■ **TASK DESCRIPTION**
Write out the records that appear below, verbatim and complete, but without pictures.

===== PROVIDED DATA =====

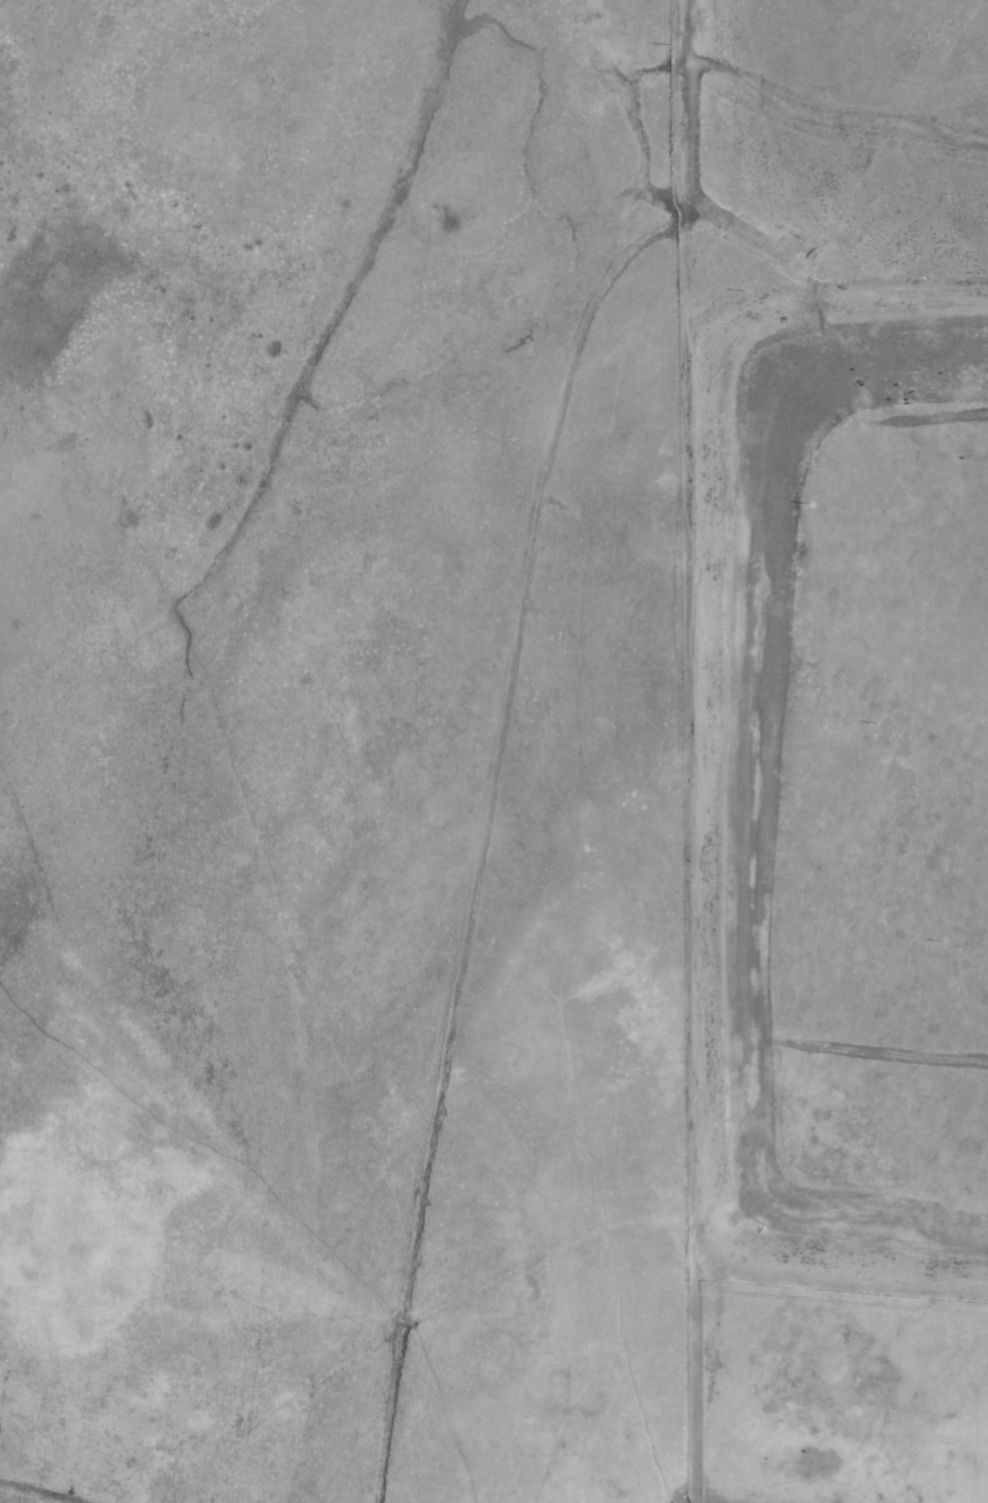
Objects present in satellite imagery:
crop: (394, 763)

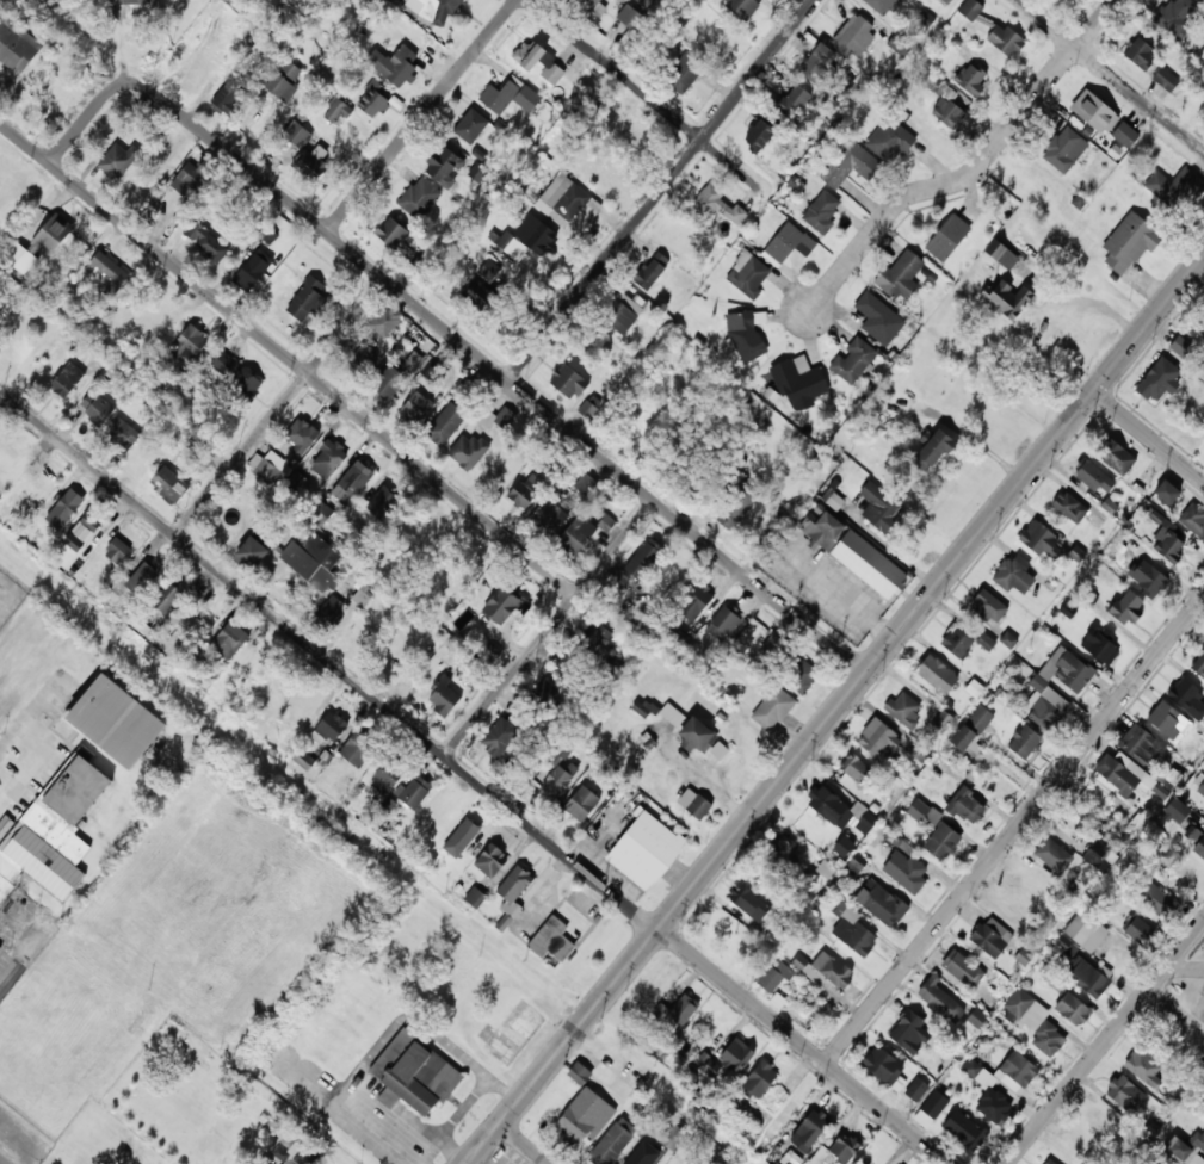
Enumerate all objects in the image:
building: (948, 1)
building: (1201, 1)
building: (131, 2)
building: (645, 2)
building: (882, 6)
building: (593, 7)
building: (742, 7)
building: (435, 9)
building: (971, 9)
building: (629, 16)
building: (1176, 16)
building: (925, 19)
building: (854, 37)
building: (1005, 40)
building: (16, 45)
road: (598, 53)
building: (1139, 53)
building: (539, 62)
building: (394, 63)
building: (818, 64)
building: (685, 72)
road: (1112, 74)
building: (970, 79)
building: (1165, 79)
building: (284, 80)
building: (510, 96)
building: (227, 97)
building: (373, 98)
building: (945, 100)
building: (793, 101)
building: (337, 110)
building: (1095, 112)
road: (422, 116)
building: (470, 126)
building: (297, 134)
building: (1125, 134)
building: (759, 135)
building: (889, 141)
building: (1064, 149)
building: (118, 161)
building: (311, 163)
building: (850, 165)
building: (444, 166)
road: (972, 171)
building: (192, 178)
building: (1174, 189)
road: (662, 190)
building: (563, 197)
building: (418, 199)
building: (716, 206)
building: (821, 211)
building: (390, 233)
building: (268, 235)
building: (51, 236)
building: (529, 238)
building: (946, 238)
building: (675, 241)
building: (208, 242)
building: (788, 244)
building: (1127, 245)
building: (20, 258)
building: (650, 271)
building: (111, 273)
building: (252, 273)
building: (494, 275)
building: (747, 276)
building: (899, 277)
building: (477, 292)
building: (304, 300)
building: (1007, 301)
building: (1, 302)
building: (495, 303)
building: (619, 314)
building: (878, 319)
building: (384, 320)
road: (455, 337)
building: (745, 337)
building: (192, 342)
building: (1181, 346)
road: (288, 358)
building: (925, 358)
building: (853, 361)
building: (414, 362)
building: (359, 363)
building: (236, 375)
building: (433, 375)
building: (67, 379)
building: (1156, 381)
building: (386, 383)
building: (566, 383)
building: (799, 384)
traffic signals: (1094, 392)
building: (417, 399)
building: (96, 407)
road: (279, 409)
building: (587, 409)
building: (444, 425)
building: (123, 435)
building: (481, 436)
road: (1149, 436)
building: (298, 439)
building: (930, 451)
building: (1113, 456)
building: (326, 459)
building: (270, 468)
building: (1092, 478)
building: (352, 482)
building: (170, 485)
building: (584, 485)
building: (525, 492)
building: (1165, 494)
building: (833, 499)
building: (382, 504)
building: (878, 506)
building: (65, 508)
building: (1069, 508)
building: (733, 509)
building: (319, 512)
building: (549, 516)
building: (1193, 519)
building: (605, 522)
building: (81, 534)
building: (575, 535)
building: (1039, 542)
building: (1166, 546)
building: (255, 547)
building: (117, 551)
building: (851, 553)
building: (311, 562)
building: (636, 564)
building: (1011, 577)
building: (143, 579)
building: (1147, 579)
building: (167, 597)
building: (361, 597)
building: (694, 602)
building: (501, 605)
building: (989, 606)
building: (1067, 610)
building: (329, 615)
building: (724, 622)
road: (548, 629)
building: (590, 638)
building: (956, 641)
building: (228, 642)
building: (986, 642)
building: (611, 644)
building: (1099, 645)
building: (605, 660)
building: (567, 663)
building: (479, 666)
building: (1200, 668)
building: (1066, 670)
building: (934, 675)
building: (797, 676)
road: (852, 690)
building: (545, 692)
building: (442, 698)
building: (1187, 698)
building: (644, 709)
building: (770, 709)
building: (903, 710)
building: (1043, 715)
building: (111, 721)
building: (942, 721)
building: (1168, 721)
building: (329, 728)
building: (971, 729)
building: (499, 737)
building: (694, 737)
building: (877, 741)
building: (1022, 743)
building: (1139, 745)
building: (356, 749)
building: (719, 750)
building: (919, 752)
building: (303, 759)
building: (387, 775)
building: (557, 775)
building: (1119, 776)
building: (855, 778)
road: (470, 782)
building: (1199, 784)
building: (413, 793)
building: (580, 805)
building: (824, 806)
building: (697, 808)
building: (965, 808)
building: (1176, 811)
building: (924, 813)
building: (54, 829)
road: (1013, 830)
building: (462, 838)
building: (940, 843)
building: (844, 846)
building: (1199, 849)
building: (643, 851)
building: (782, 856)
building: (1052, 856)
building: (1097, 858)
building: (489, 861)
building: (857, 863)
building: (825, 869)
building: (903, 873)
building: (1183, 876)
building: (1029, 881)
building: (512, 886)
building: (475, 897)
building: (1157, 902)
building: (878, 904)
building: (750, 906)
building: (718, 930)
building: (1137, 932)
building: (852, 934)
building: (1080, 936)
building: (990, 938)
building: (551, 941)
building: (0, 946)
building: (961, 970)
building: (830, 971)
building: (773, 979)
road: (5, 980)
building: (1087, 980)
building: (652, 991)
building: (777, 1000)
building: (939, 1001)
building: (1070, 1009)
building: (676, 1014)
building: (976, 1018)
building: (1034, 1023)
building: (1202, 1023)
building: (513, 1031)
building: (907, 1033)
road: (1105, 1042)
building: (735, 1057)
building: (709, 1065)
building: (882, 1068)
building: (1142, 1069)
building: (1016, 1071)
building: (414, 1073)
building: (579, 1073)
building: (757, 1081)
building: (916, 1091)
building: (1124, 1094)
building: (992, 1106)
building: (930, 1110)
building: (1100, 1122)
building: (574, 1123)
building: (963, 1130)
building: (807, 1132)
building: (673, 1137)
building: (612, 1142)
road: (483, 1144)
road: (523, 1144)
building: (836, 1149)
building: (1189, 1150)
building: (636, 1159)
building: (288, 1162)
building: (1048, 1162)
road: (0, 1163)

=====

■ **ANSWER SPACE**
Objects present in satellite imagery:
crop: (394, 763)

Enumerate all objects in the image:
building: (948, 1)
building: (1201, 1)
building: (131, 2)
building: (645, 2)
building: (882, 6)
building: (593, 7)
building: (742, 7)
building: (435, 9)
building: (971, 9)
building: (629, 16)
building: (1176, 16)
building: (925, 19)
building: (854, 37)
building: (1005, 40)
building: (16, 45)
road: (598, 53)
building: (1139, 53)
building: (539, 62)
building: (394, 63)
building: (818, 64)
building: (685, 72)
road: (1112, 74)
building: (970, 79)
building: (1165, 79)
building: (284, 80)
building: (510, 96)
building: (227, 97)
building: (373, 98)
building: (945, 100)
building: (793, 101)
building: (337, 110)
building: (1095, 112)
road: (422, 116)
building: (470, 126)
building: (297, 134)
building: (1125, 134)
building: (759, 135)
building: (889, 141)
building: (1064, 149)
building: (118, 161)
building: (311, 163)
building: (850, 165)
building: (444, 166)
road: (972, 171)
building: (192, 178)
building: (1174, 189)
road: (662, 190)
building: (563, 197)
building: (418, 199)
building: (716, 206)
building: (821, 211)
building: (390, 233)
building: (268, 235)
building: (51, 236)
building: (529, 238)
building: (946, 238)
building: (675, 241)
building: (208, 242)
building: (788, 244)
building: (1127, 245)
building: (20, 258)
building: (650, 271)
building: (111, 273)
building: (252, 273)
building: (494, 275)
building: (747, 276)
building: (899, 277)
building: (477, 292)
building: (304, 300)
building: (1007, 301)
building: (1, 302)
building: (495, 303)
building: (619, 314)
building: (878, 319)
building: (384, 320)
road: (455, 337)
building: (745, 337)
building: (192, 342)
building: (1181, 346)
road: (288, 358)
building: (925, 358)
building: (853, 361)
building: (414, 362)
building: (359, 363)
building: (236, 375)
building: (433, 375)
building: (67, 379)
building: (1156, 381)
building: (386, 383)
building: (566, 383)
building: (799, 384)
traffic signals: (1094, 392)
building: (417, 399)
building: (96, 407)
road: (279, 409)
building: (587, 409)
building: (444, 425)
building: (123, 435)
building: (481, 436)
road: (1149, 436)
building: (298, 439)
building: (930, 451)
building: (1113, 456)
building: (326, 459)
building: (270, 468)
building: (1092, 478)
building: (352, 482)
building: (170, 485)
building: (584, 485)
building: (525, 492)
building: (1165, 494)
building: (833, 499)
building: (382, 504)
building: (878, 506)
building: (65, 508)
building: (1069, 508)
building: (733, 509)
building: (319, 512)
building: (549, 516)
building: (1193, 519)
building: (605, 522)
building: (81, 534)
building: (575, 535)
building: (1039, 542)
building: (1166, 546)
building: (255, 547)
building: (117, 551)
building: (851, 553)
building: (311, 562)
building: (636, 564)
building: (1011, 577)
building: (143, 579)
building: (1147, 579)
building: (167, 597)
building: (361, 597)
building: (694, 602)
building: (501, 605)
building: (989, 606)
building: (1067, 610)
building: (329, 615)
building: (724, 622)
road: (548, 629)
building: (590, 638)
building: (956, 641)
building: (228, 642)
building: (986, 642)
building: (611, 644)
building: (1099, 645)
building: (605, 660)
building: (567, 663)
building: (479, 666)
building: (1200, 668)
building: (1066, 670)
building: (934, 675)
building: (797, 676)
road: (852, 690)
building: (545, 692)
building: (442, 698)
building: (1187, 698)
building: (644, 709)
building: (770, 709)
building: (903, 710)
building: (1043, 715)
building: (111, 721)
building: (942, 721)
building: (1168, 721)
building: (329, 728)
building: (971, 729)
building: (499, 737)
building: (694, 737)
building: (877, 741)
building: (1022, 743)
building: (1139, 745)
building: (356, 749)
building: (719, 750)
building: (919, 752)
building: (303, 759)
building: (387, 775)
building: (557, 775)
building: (1119, 776)
building: (855, 778)
road: (470, 782)
building: (1199, 784)
building: (413, 793)
building: (580, 805)
building: (824, 806)
building: (697, 808)
building: (965, 808)
building: (1176, 811)
building: (924, 813)
building: (54, 829)
road: (1013, 830)
building: (462, 838)
building: (940, 843)
building: (844, 846)
building: (1199, 849)
building: (643, 851)
building: (782, 856)
building: (1052, 856)
building: (1097, 858)
building: (489, 861)
building: (857, 863)
building: (825, 869)
building: (903, 873)
building: (1183, 876)
building: (1029, 881)
building: (512, 886)
building: (475, 897)
building: (1157, 902)
building: (878, 904)
building: (750, 906)
building: (718, 930)
building: (1137, 932)
building: (852, 934)
building: (1080, 936)
building: (990, 938)
building: (551, 941)
building: (0, 946)
building: (961, 970)
building: (830, 971)
building: (773, 979)
road: (5, 980)
building: (1087, 980)
building: (652, 991)
building: (777, 1000)
building: (939, 1001)
building: (1070, 1009)
building: (676, 1014)
building: (976, 1018)
building: (1034, 1023)
building: (1202, 1023)
building: (513, 1031)
building: (907, 1033)
road: (1105, 1042)
building: (735, 1057)
building: (709, 1065)
building: (882, 1068)
building: (1142, 1069)
building: (1016, 1071)
building: (414, 1073)
building: (579, 1073)
building: (757, 1081)
building: (916, 1091)
building: (1124, 1094)
building: (992, 1106)
building: (930, 1110)
building: (1100, 1122)
building: (574, 1123)
building: (963, 1130)
building: (807, 1132)
building: (673, 1137)
building: (612, 1142)
road: (483, 1144)
road: (523, 1144)
building: (836, 1149)
building: (1189, 1150)
building: (636, 1159)
building: (288, 1162)
building: (1048, 1162)
road: (0, 1163)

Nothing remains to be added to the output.